» **Task**
Print, in exact form, the lines below from the one containing "wardrobe: (574, 433)" through the one containing "plant: (1037, 125)", and omit all others.

[Collected data entries]

Content starts

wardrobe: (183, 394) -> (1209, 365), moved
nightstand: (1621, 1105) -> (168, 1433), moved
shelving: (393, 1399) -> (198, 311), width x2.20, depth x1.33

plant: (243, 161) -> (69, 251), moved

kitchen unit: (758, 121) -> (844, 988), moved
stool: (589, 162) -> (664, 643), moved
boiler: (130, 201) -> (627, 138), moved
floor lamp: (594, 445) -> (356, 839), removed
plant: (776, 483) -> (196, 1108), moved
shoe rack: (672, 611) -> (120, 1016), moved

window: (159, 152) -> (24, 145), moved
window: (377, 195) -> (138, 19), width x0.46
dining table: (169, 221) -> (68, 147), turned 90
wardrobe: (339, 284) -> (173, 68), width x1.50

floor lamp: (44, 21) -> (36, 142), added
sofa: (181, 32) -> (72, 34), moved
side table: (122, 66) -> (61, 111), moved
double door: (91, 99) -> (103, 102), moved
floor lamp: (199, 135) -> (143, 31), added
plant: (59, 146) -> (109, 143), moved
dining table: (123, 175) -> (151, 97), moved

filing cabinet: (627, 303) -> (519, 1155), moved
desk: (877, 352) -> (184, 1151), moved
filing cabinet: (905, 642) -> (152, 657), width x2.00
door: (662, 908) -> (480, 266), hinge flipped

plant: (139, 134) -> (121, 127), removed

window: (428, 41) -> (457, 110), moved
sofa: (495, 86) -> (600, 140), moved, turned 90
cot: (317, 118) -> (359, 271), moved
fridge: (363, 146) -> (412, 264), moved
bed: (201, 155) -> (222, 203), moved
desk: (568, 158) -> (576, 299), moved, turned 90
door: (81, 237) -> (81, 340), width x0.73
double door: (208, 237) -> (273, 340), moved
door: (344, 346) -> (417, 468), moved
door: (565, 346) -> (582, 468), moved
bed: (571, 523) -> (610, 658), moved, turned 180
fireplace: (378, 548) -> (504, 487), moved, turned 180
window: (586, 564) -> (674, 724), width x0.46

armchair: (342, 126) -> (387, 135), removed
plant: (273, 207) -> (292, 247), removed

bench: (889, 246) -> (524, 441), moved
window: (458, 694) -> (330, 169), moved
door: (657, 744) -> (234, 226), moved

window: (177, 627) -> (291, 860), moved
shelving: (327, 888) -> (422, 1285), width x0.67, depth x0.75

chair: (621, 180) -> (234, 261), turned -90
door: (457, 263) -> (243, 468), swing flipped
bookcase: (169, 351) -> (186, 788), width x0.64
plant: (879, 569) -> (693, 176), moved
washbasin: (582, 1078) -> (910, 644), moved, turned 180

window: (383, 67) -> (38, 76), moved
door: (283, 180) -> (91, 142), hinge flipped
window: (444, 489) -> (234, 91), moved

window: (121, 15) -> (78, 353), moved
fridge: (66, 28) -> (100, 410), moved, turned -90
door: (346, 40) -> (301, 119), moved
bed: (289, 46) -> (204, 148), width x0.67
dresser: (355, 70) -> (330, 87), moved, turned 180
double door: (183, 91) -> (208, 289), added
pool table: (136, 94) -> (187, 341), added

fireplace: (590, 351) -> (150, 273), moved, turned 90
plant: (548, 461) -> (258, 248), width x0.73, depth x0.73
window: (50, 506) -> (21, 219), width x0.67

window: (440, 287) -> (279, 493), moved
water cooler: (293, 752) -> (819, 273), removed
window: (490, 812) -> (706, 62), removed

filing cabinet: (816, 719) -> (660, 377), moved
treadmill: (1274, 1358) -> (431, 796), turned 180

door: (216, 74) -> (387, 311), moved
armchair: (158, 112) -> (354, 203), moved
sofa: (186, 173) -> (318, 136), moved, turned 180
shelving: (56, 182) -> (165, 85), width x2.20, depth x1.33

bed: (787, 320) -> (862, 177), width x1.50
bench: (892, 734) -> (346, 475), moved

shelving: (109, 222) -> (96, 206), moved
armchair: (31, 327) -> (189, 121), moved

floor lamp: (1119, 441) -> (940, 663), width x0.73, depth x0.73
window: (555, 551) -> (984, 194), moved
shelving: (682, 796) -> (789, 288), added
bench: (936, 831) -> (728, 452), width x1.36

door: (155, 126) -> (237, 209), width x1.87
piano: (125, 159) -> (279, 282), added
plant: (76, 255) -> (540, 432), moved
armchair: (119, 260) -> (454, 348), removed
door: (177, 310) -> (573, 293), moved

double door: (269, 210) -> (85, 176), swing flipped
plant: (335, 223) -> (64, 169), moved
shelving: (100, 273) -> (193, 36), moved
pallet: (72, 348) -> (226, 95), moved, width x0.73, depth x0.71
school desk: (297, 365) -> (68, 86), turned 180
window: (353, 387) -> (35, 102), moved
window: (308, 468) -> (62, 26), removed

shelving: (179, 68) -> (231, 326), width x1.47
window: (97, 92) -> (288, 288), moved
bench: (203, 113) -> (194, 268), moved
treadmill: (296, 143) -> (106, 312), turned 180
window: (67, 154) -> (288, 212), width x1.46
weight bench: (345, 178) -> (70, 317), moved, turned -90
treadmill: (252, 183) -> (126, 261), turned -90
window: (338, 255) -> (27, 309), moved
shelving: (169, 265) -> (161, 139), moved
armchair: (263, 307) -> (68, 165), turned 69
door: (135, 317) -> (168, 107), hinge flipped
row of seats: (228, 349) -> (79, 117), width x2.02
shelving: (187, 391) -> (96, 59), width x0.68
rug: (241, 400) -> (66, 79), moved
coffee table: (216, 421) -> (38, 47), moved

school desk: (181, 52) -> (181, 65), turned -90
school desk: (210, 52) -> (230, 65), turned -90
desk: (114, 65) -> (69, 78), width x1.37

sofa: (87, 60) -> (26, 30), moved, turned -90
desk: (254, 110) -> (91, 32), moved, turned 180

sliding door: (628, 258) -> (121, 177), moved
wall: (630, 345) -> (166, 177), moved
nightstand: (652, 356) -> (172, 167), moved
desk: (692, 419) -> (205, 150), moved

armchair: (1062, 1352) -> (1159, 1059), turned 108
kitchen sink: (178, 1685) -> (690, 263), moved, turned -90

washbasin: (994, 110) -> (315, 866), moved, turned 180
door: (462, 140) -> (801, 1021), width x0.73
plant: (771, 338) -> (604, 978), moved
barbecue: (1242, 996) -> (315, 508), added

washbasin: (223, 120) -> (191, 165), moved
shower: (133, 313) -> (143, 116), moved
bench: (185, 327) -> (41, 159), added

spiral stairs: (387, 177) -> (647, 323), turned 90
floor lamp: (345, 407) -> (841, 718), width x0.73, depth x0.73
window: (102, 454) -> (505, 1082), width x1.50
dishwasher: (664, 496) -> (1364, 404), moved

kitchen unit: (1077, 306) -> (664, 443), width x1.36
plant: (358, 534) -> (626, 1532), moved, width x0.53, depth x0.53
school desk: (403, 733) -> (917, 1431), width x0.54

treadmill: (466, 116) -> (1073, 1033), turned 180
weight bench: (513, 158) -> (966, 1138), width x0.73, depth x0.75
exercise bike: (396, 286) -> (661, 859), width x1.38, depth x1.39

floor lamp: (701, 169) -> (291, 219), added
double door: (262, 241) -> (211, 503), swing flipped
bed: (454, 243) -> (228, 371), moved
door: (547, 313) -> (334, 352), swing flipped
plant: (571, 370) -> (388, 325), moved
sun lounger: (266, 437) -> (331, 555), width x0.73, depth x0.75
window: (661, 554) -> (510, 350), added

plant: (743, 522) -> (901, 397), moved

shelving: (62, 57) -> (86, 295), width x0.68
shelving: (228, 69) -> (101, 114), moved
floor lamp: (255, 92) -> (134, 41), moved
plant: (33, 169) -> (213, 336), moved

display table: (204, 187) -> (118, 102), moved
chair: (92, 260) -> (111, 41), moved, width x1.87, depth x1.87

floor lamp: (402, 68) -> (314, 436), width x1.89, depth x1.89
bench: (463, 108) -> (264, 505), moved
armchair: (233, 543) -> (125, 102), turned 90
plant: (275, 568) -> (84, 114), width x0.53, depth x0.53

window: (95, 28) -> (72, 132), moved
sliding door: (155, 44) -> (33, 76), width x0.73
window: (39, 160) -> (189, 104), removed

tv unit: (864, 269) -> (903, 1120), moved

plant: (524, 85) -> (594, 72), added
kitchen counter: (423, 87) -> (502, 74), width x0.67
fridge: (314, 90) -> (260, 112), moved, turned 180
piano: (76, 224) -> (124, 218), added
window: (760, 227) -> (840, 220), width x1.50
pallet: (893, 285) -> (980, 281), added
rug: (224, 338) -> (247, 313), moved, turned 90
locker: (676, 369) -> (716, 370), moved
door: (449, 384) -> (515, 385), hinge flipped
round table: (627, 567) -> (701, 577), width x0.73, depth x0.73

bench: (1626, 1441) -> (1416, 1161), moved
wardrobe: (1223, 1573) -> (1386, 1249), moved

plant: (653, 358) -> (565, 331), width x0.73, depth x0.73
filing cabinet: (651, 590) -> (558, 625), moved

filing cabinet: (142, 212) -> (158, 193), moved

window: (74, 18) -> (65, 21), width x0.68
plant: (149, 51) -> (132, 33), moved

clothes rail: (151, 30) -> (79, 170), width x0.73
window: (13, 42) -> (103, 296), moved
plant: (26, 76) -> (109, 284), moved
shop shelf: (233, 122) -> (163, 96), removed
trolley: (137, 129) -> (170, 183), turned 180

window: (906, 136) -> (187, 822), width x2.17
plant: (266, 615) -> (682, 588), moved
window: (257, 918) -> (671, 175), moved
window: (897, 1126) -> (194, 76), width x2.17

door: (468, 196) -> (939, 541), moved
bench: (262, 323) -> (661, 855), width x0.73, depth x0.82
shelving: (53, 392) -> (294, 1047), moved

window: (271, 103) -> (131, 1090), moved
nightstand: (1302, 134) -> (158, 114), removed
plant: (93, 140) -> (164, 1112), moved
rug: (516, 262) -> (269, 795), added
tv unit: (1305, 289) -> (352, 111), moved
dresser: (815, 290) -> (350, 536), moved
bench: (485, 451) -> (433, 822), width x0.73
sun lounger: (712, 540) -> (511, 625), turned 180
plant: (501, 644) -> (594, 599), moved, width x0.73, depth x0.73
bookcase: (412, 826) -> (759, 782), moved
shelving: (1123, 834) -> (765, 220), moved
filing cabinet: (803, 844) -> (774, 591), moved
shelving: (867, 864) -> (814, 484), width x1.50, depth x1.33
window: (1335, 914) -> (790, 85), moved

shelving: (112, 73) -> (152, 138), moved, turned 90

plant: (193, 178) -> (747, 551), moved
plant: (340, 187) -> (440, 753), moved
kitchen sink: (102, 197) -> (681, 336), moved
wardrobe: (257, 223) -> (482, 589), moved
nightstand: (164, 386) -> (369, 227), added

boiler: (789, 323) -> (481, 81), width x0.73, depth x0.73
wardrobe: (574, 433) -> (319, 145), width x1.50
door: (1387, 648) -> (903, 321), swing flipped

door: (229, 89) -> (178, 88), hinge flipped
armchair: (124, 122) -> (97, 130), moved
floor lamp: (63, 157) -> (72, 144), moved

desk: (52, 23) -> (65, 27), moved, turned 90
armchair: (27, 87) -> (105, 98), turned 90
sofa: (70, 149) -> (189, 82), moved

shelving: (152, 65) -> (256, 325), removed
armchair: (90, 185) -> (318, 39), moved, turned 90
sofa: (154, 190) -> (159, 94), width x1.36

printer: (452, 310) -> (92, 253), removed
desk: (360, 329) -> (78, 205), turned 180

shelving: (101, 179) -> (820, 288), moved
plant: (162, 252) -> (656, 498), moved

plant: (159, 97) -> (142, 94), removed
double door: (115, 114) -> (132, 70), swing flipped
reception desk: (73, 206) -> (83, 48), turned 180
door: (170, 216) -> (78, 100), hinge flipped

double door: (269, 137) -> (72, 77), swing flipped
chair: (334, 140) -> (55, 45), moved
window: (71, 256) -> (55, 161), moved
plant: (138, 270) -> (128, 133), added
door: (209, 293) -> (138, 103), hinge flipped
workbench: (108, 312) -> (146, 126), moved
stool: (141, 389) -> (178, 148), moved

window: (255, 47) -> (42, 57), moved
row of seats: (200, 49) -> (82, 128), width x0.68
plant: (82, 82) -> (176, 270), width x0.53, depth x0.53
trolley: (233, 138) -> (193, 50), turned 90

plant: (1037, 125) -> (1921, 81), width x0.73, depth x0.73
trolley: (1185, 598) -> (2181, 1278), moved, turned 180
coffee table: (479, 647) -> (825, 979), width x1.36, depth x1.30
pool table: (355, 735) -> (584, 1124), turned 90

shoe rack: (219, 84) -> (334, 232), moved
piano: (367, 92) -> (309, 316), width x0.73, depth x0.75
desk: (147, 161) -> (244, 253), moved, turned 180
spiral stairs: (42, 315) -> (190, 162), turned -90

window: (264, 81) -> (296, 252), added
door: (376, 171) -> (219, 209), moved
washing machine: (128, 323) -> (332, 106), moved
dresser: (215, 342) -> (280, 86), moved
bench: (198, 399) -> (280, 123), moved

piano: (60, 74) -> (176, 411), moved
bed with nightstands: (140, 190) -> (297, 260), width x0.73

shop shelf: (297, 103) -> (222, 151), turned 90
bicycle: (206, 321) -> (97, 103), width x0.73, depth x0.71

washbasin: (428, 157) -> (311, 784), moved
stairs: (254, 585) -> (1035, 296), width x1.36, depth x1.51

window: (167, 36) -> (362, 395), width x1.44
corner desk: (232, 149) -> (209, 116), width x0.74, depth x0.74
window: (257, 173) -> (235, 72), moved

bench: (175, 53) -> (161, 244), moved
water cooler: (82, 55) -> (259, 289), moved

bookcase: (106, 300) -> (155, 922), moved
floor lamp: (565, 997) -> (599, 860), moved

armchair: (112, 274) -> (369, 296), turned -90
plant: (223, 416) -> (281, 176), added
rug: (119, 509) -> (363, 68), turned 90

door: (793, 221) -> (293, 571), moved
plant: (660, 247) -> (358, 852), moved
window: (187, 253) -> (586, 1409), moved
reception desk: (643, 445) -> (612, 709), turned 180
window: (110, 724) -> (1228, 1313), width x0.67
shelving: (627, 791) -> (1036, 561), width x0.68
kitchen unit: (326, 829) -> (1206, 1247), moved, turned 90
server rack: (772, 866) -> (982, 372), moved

Content ends

» **Answer for this exercise**
wardrobe: (574, 433) -> (319, 145), width x1.50
door: (1387, 648) -> (903, 321), swing flipped

door: (229, 89) -> (178, 88), hinge flipped
armchair: (124, 122) -> (97, 130), moved
floor lamp: (63, 157) -> (72, 144), moved

desk: (52, 23) -> (65, 27), moved, turned 90
armchair: (27, 87) -> (105, 98), turned 90
sofa: (70, 149) -> (189, 82), moved

shelving: (152, 65) -> (256, 325), removed
armchair: (90, 185) -> (318, 39), moved, turned 90
sofa: (154, 190) -> (159, 94), width x1.36

printer: (452, 310) -> (92, 253), removed
desk: (360, 329) -> (78, 205), turned 180

shelving: (101, 179) -> (820, 288), moved
plant: (162, 252) -> (656, 498), moved

plant: (159, 97) -> (142, 94), removed
double door: (115, 114) -> (132, 70), swing flipped
reception desk: (73, 206) -> (83, 48), turned 180
door: (170, 216) -> (78, 100), hinge flipped

double door: (269, 137) -> (72, 77), swing flipped
chair: (334, 140) -> (55, 45), moved
window: (71, 256) -> (55, 161), moved
plant: (138, 270) -> (128, 133), added
door: (209, 293) -> (138, 103), hinge flipped
workbench: (108, 312) -> (146, 126), moved
stool: (141, 389) -> (178, 148), moved

window: (255, 47) -> (42, 57), moved
row of seats: (200, 49) -> (82, 128), width x0.68
plant: (82, 82) -> (176, 270), width x0.53, depth x0.53
trolley: (233, 138) -> (193, 50), turned 90

plant: (1037, 125) -> (1921, 81), width x0.73, depth x0.73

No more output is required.